◆ What the task asks ◆
After locating the line with "R8: 3.9k (DGND, N6) -> 3.9k (N6, VCC)" in the data that follows, return it and every later line exactly, up to and including the line with "C5: 15uF (COM, VSW) -> 15uF (EN_N, VSW)".

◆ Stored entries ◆

------------------------

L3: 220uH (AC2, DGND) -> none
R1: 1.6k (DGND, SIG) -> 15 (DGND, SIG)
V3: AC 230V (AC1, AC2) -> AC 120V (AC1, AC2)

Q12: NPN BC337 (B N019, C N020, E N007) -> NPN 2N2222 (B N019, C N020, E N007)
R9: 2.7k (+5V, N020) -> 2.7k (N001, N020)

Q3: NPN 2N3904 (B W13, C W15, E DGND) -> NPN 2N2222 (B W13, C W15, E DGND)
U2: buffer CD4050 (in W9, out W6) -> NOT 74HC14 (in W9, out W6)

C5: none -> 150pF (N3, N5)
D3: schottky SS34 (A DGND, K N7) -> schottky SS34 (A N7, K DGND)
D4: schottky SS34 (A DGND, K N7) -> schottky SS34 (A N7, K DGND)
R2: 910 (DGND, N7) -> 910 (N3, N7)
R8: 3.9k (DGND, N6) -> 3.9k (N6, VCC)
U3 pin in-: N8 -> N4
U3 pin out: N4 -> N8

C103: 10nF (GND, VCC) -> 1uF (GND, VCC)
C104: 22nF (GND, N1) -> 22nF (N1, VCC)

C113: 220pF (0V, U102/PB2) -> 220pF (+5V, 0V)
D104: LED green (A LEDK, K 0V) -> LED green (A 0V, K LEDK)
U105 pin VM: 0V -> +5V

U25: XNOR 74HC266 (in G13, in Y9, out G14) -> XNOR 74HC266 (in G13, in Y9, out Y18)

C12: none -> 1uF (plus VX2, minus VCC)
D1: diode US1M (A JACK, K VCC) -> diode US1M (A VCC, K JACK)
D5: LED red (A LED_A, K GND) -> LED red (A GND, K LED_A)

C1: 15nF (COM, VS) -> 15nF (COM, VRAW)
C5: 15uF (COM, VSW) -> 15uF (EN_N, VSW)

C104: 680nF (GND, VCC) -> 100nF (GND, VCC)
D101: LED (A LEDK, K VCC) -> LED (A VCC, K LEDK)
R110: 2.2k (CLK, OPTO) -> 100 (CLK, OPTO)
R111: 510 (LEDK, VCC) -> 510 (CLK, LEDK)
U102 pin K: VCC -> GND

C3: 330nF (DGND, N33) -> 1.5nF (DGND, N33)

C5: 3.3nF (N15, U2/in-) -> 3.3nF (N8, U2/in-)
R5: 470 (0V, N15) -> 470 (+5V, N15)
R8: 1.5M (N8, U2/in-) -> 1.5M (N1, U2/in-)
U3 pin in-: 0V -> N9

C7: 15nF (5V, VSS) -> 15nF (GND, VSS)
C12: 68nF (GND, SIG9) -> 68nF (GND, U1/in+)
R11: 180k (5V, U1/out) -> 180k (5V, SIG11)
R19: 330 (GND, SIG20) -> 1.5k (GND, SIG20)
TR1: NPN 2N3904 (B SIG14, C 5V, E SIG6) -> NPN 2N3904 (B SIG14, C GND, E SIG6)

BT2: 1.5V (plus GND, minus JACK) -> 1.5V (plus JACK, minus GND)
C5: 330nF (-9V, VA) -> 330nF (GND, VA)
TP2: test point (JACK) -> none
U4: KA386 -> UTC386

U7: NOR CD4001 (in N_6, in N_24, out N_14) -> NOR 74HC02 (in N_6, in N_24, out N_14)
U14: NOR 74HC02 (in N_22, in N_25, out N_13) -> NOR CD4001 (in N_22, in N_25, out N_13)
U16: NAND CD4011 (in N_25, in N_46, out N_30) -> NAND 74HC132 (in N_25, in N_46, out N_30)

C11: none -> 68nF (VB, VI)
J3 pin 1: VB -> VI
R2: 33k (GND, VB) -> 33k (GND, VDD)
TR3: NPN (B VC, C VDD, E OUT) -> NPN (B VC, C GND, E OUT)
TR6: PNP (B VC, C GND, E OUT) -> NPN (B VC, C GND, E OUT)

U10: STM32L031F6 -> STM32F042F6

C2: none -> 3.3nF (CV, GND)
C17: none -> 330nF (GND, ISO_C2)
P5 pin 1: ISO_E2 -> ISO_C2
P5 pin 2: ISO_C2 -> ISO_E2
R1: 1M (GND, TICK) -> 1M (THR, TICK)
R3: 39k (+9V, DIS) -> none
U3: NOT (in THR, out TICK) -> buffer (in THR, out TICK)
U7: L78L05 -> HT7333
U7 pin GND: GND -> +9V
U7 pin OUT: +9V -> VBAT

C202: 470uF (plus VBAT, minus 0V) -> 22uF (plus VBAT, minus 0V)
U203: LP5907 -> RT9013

------------------------

◆ Exercise response ◆
R8: 3.9k (DGND, N6) -> 3.9k (N6, VCC)
U3 pin in-: N8 -> N4
U3 pin out: N4 -> N8

C103: 10nF (GND, VCC) -> 1uF (GND, VCC)
C104: 22nF (GND, N1) -> 22nF (N1, VCC)

C113: 220pF (0V, U102/PB2) -> 220pF (+5V, 0V)
D104: LED green (A LEDK, K 0V) -> LED green (A 0V, K LEDK)
U105 pin VM: 0V -> +5V

U25: XNOR 74HC266 (in G13, in Y9, out G14) -> XNOR 74HC266 (in G13, in Y9, out Y18)

C12: none -> 1uF (plus VX2, minus VCC)
D1: diode US1M (A JACK, K VCC) -> diode US1M (A VCC, K JACK)
D5: LED red (A LED_A, K GND) -> LED red (A GND, K LED_A)

C1: 15nF (COM, VS) -> 15nF (COM, VRAW)
C5: 15uF (COM, VSW) -> 15uF (EN_N, VSW)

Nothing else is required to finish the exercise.